• [EXERCISE TASK]: Reproduce the entries below word for word, leaving out the pictures.

..........

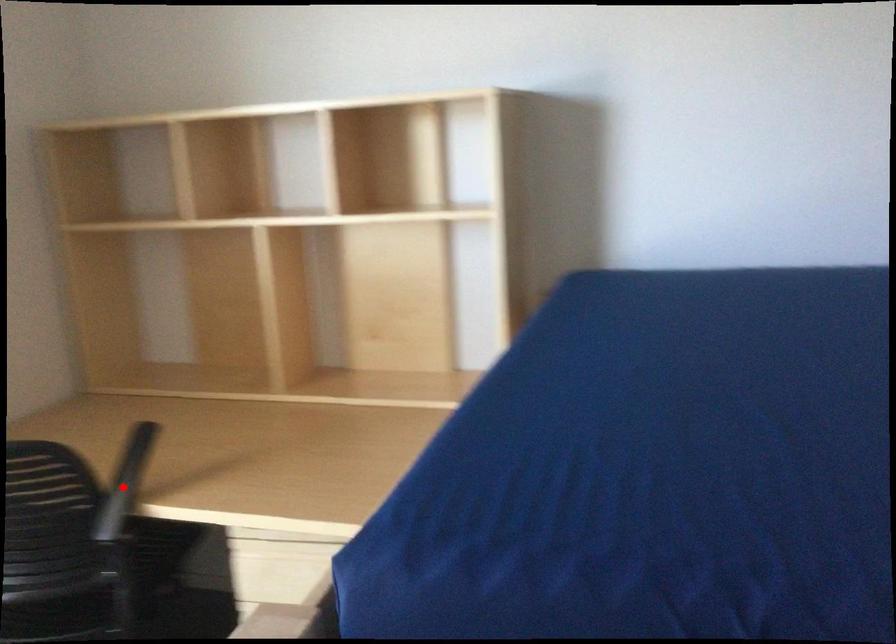
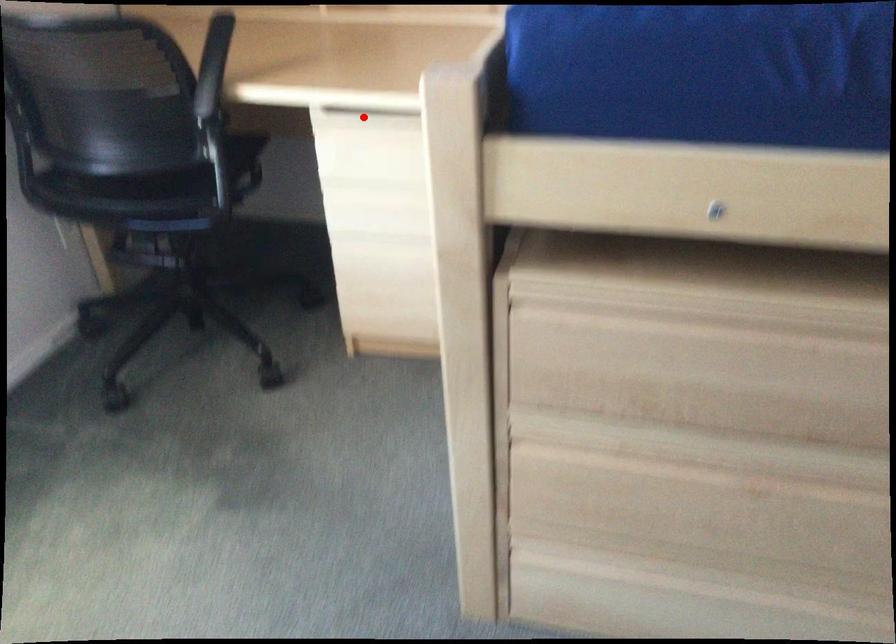
From the picture: I am providing you with two images of the same scene from different viewpoints. A red point is marked on the first image and another point is marked on the second image. Is the marked point in image1 the same physical position as the marked point in image2?

No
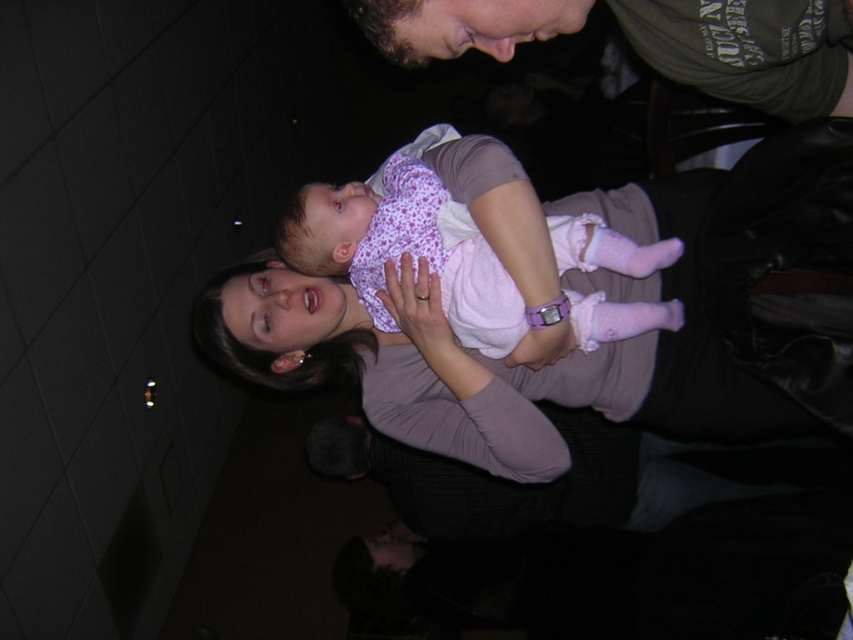
Does pink fabric baby at center appear on the left side of dark green t-shirt at upper right?

Indeed, pink fabric baby at center is positioned on the left side of dark green t-shirt at upper right.

Is pink fabric baby at center in front of dark green t-shirt at upper right?

No, it is behind dark green t-shirt at upper right.

Is point (692, 179) in front of point (728, 64)?

No, it is not.

Locate an element on the screen. The height and width of the screenshot is (640, 853). pink fabric baby at center is located at coordinates (474, 353).

From the picture: Does dark gray sweater at center come in front of purple matte arm at center?

No, it is behind purple matte arm at center.

Is point (755, 628) closer to viewer compared to point (422, 332)?

No, it is not.

Find the location of `dark gray sweater at center`. dark gray sweater at center is located at coordinates (743, 566).

Is purple dotted fabric at center below purple matte arm at center?

No.

The width and height of the screenshot is (853, 640). Find the location of `purple dotted fabric at center`. purple dotted fabric at center is located at coordinates click(x=473, y=250).

The width and height of the screenshot is (853, 640). Find the location of `purple dotted fabric at center`. purple dotted fabric at center is located at coordinates (473, 250).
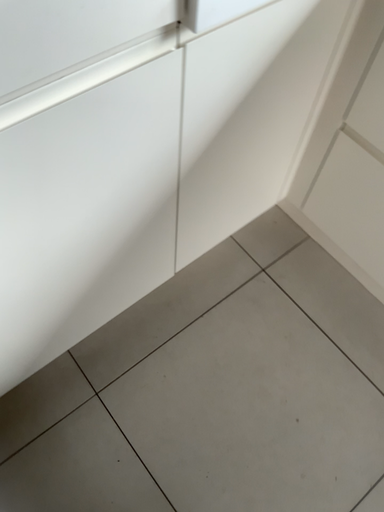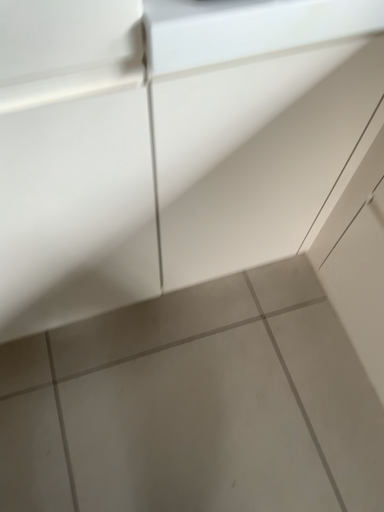
Question: How did the camera likely rotate when shooting the video?

Choices:
 (A) rotated left
 (B) rotated right

Answer: (A)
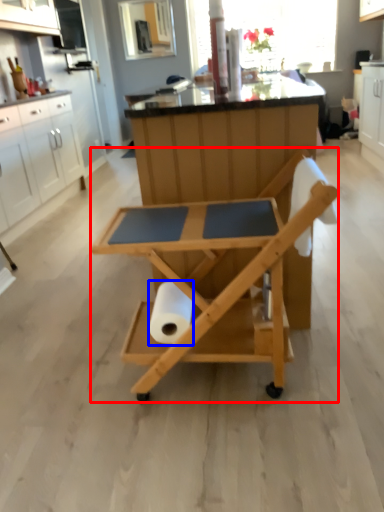
Question: Which object appears closest to the camera in this image, table (highlighted by a red box) or paper towel (highlighted by a blue box)?

Choices:
 (A) table
 (B) paper towel

Answer: (A)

..........

• [TASK SOLUTION]:
From the picture: I am providing you with two images of the same scene from different viewpoints. A red point is marked on the first image and another point is marked on the second image. Is the marked point in image1 the same physical position as the marked point in image2?

No
Does pink fabric baby at center appear on the left side of dark green t-shirt at upper right?

Indeed, pink fabric baby at center is positioned on the left side of dark green t-shirt at upper right.

Is pink fabric baby at center in front of dark green t-shirt at upper right?

No, it is behind dark green t-shirt at upper right.

Is point (692, 179) in front of point (728, 64)?

No, it is not.

Locate an element on the screen. The height and width of the screenshot is (640, 853). pink fabric baby at center is located at coordinates (474, 353).

From the picture: Does dark gray sweater at center come in front of purple matte arm at center?

No, it is behind purple matte arm at center.

Is point (755, 628) closer to viewer compared to point (422, 332)?

No, it is not.

Find the location of `dark gray sweater at center`. dark gray sweater at center is located at coordinates (743, 566).

Is purple dotted fabric at center below purple matte arm at center?

No.

The width and height of the screenshot is (853, 640). Find the location of `purple dotted fabric at center`. purple dotted fabric at center is located at coordinates click(x=473, y=250).

The width and height of the screenshot is (853, 640). Find the location of `purple dotted fabric at center`. purple dotted fabric at center is located at coordinates (473, 250).
Question: How did the camera likely rotate when shooting the video?

Choices:
 (A) rotated left
 (B) rotated right

Answer: (A)
Question: Which object appears closest to the camera in this image, table (highlighted by a red box) or paper towel (highlighted by a blue box)?

Choices:
 (A) table
 (B) paper towel

Answer: (A)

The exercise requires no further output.